%%
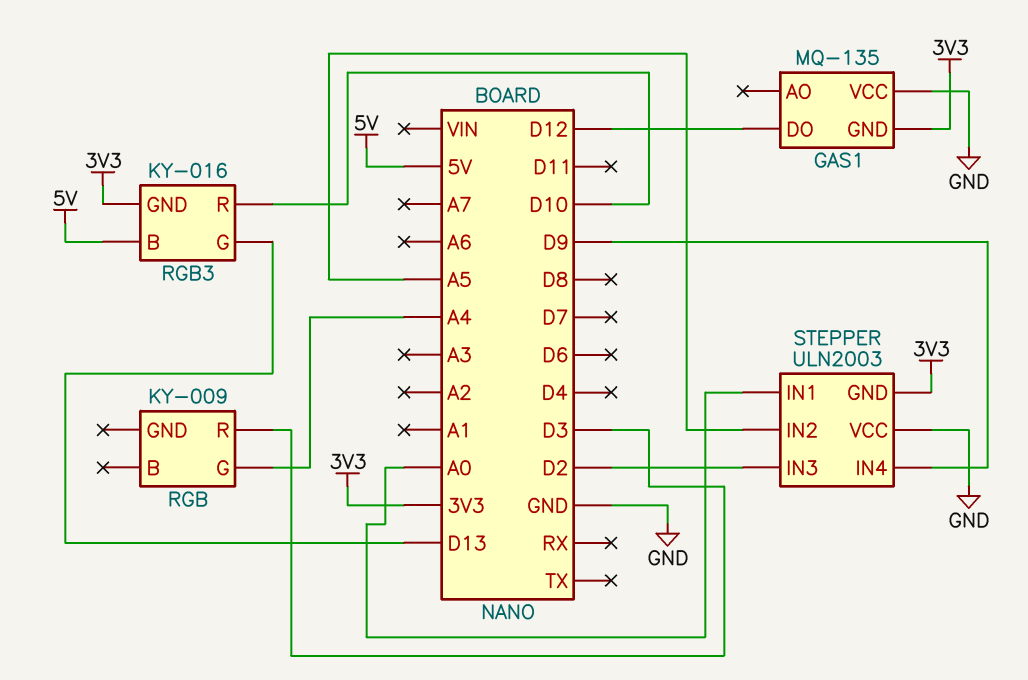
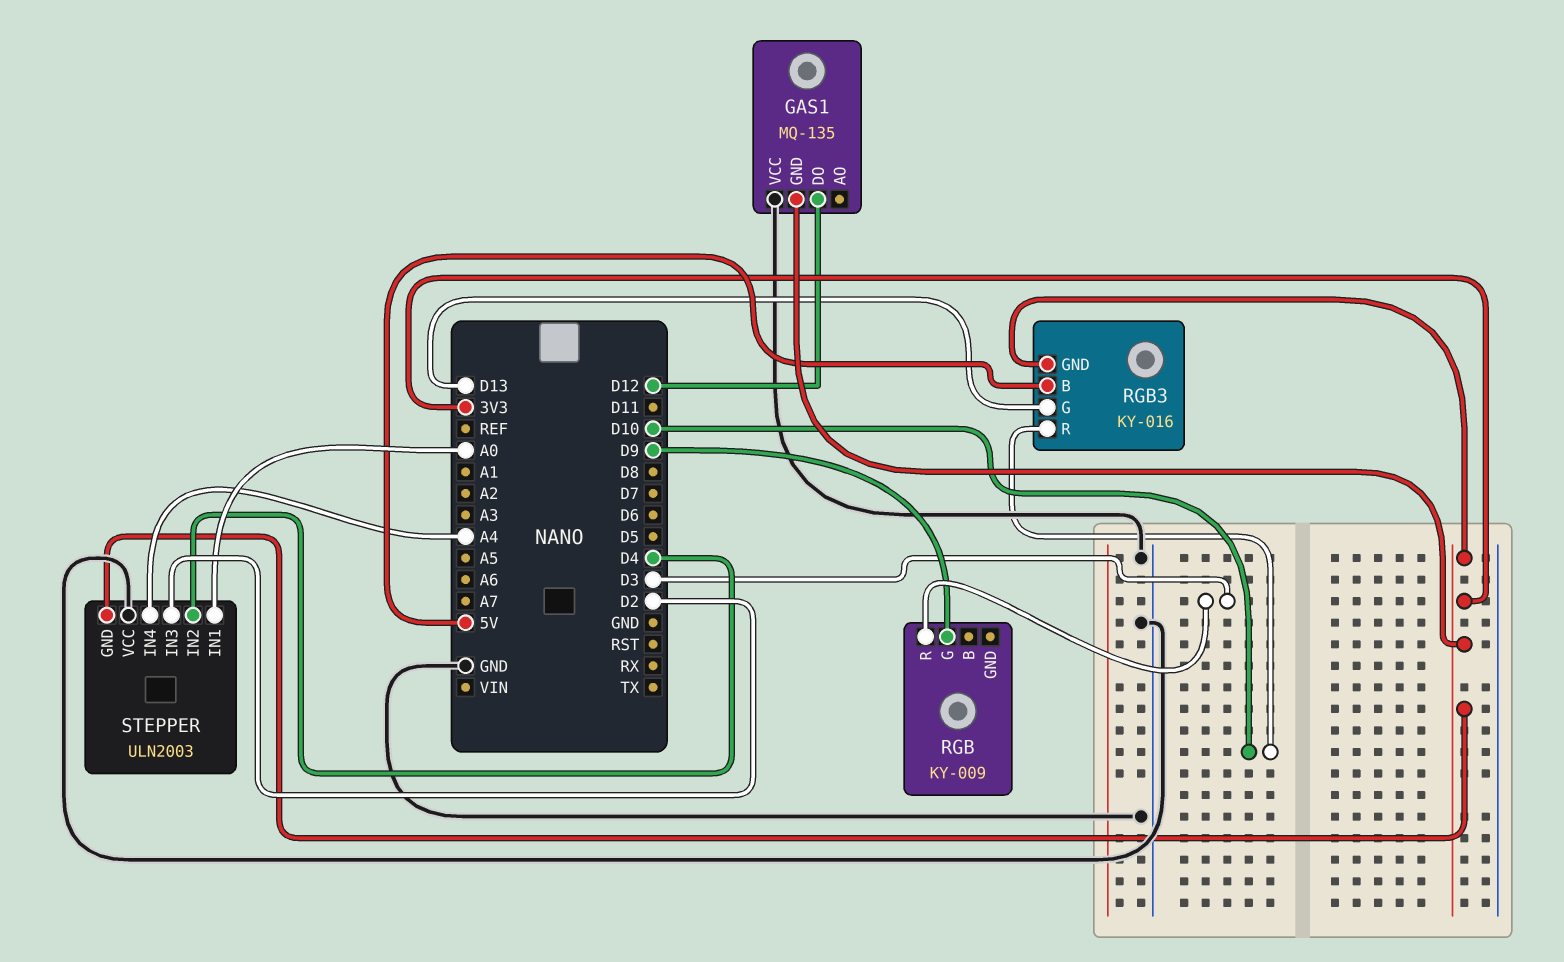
RGB pin G: A4 -> D9
STEPPER pin IN2: A5 -> D4
STEPPER pin IN4: D9 -> A4

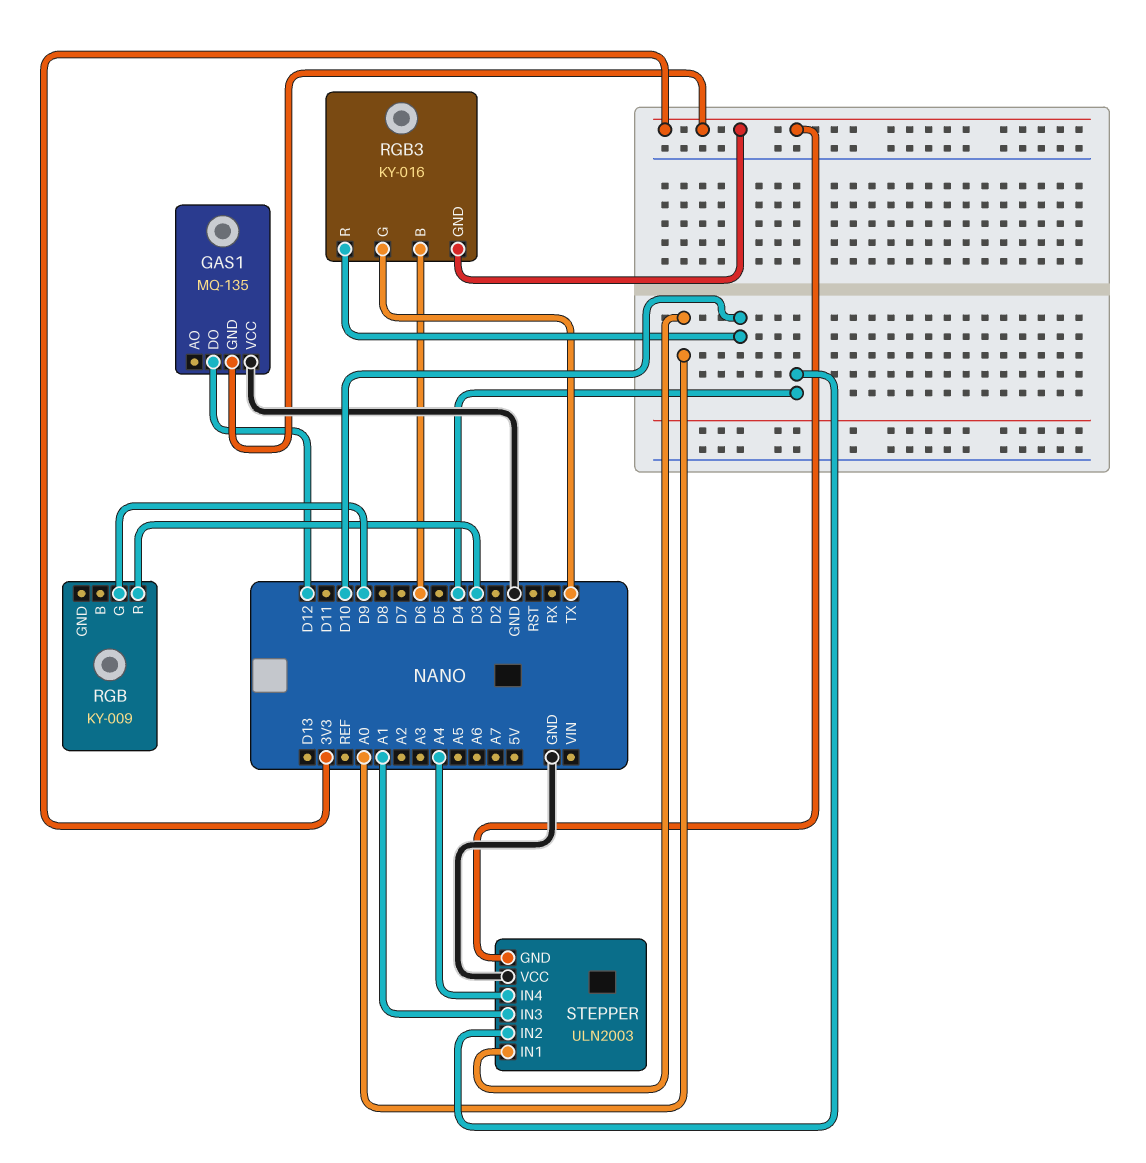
RGB3 pin B: 5V -> D6
RGB3 pin G: D13 -> TX
STEPPER pin IN3: D2 -> A1

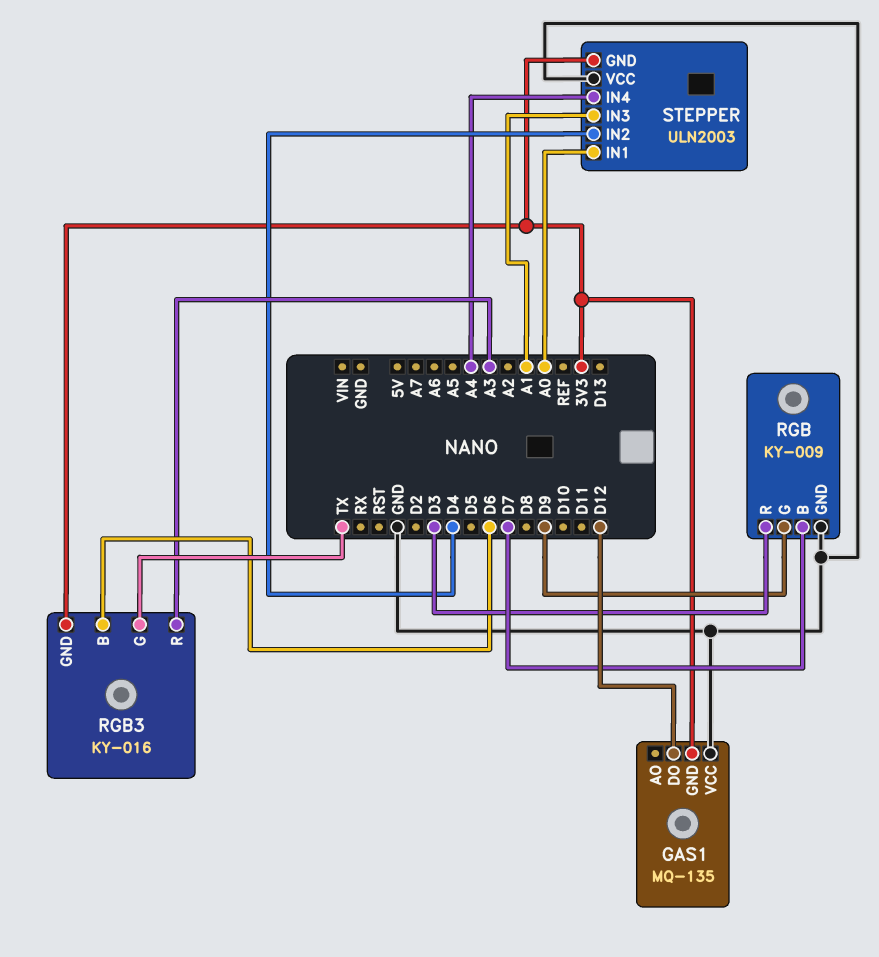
RGB pin B: none -> D7
RGB pin GND: none -> GND
RGB3 pin R: D10 -> A3

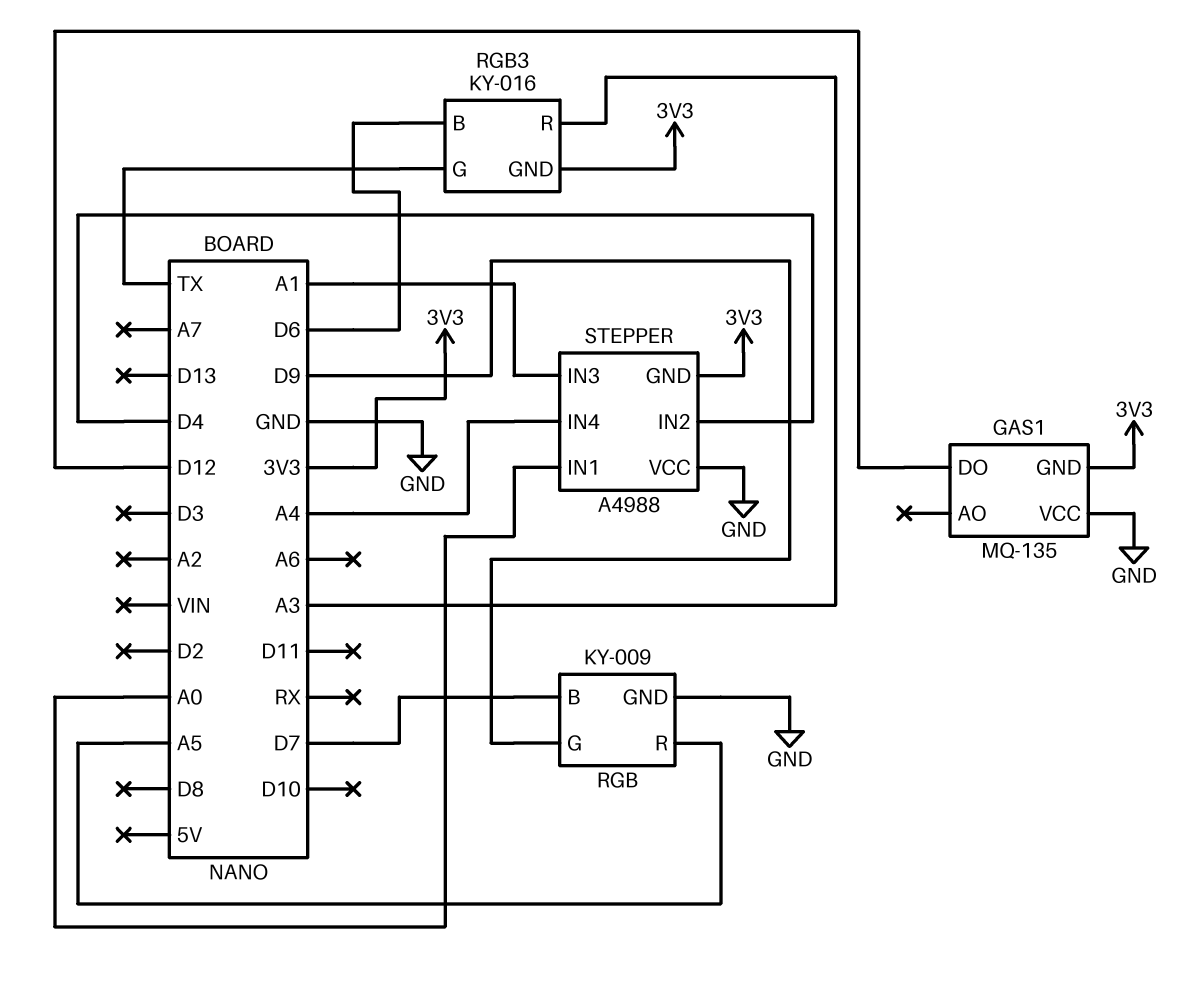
RGB pin R: D3 -> A5
STEPPER: ULN2003 -> A4988

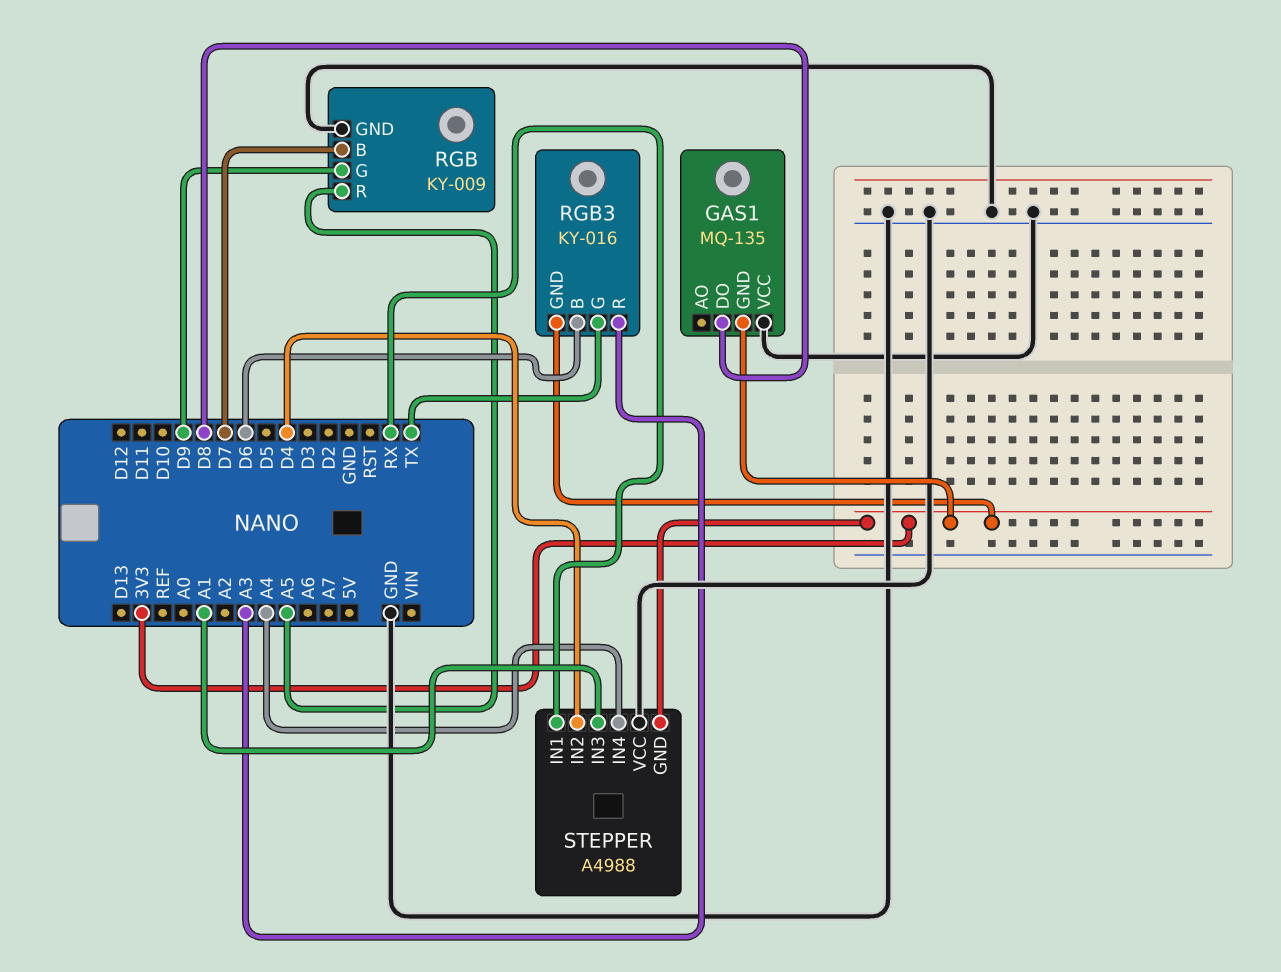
GAS1 pin DO: D12 -> D8
STEPPER pin IN1: A0 -> RX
%%
◆ **EXERCISE OBJECTIVE**: Your output should be exactly the lines of the records above from the one with "RGB pin B: none -> D7" through the last, both ends included, with pictures excluded.

◆ **EXERCISE OUTPUT**:
RGB pin B: none -> D7
RGB pin GND: none -> GND
RGB3 pin R: D10 -> A3

RGB pin R: D3 -> A5
STEPPER: ULN2003 -> A4988

GAS1 pin DO: D12 -> D8
STEPPER pin IN1: A0 -> RX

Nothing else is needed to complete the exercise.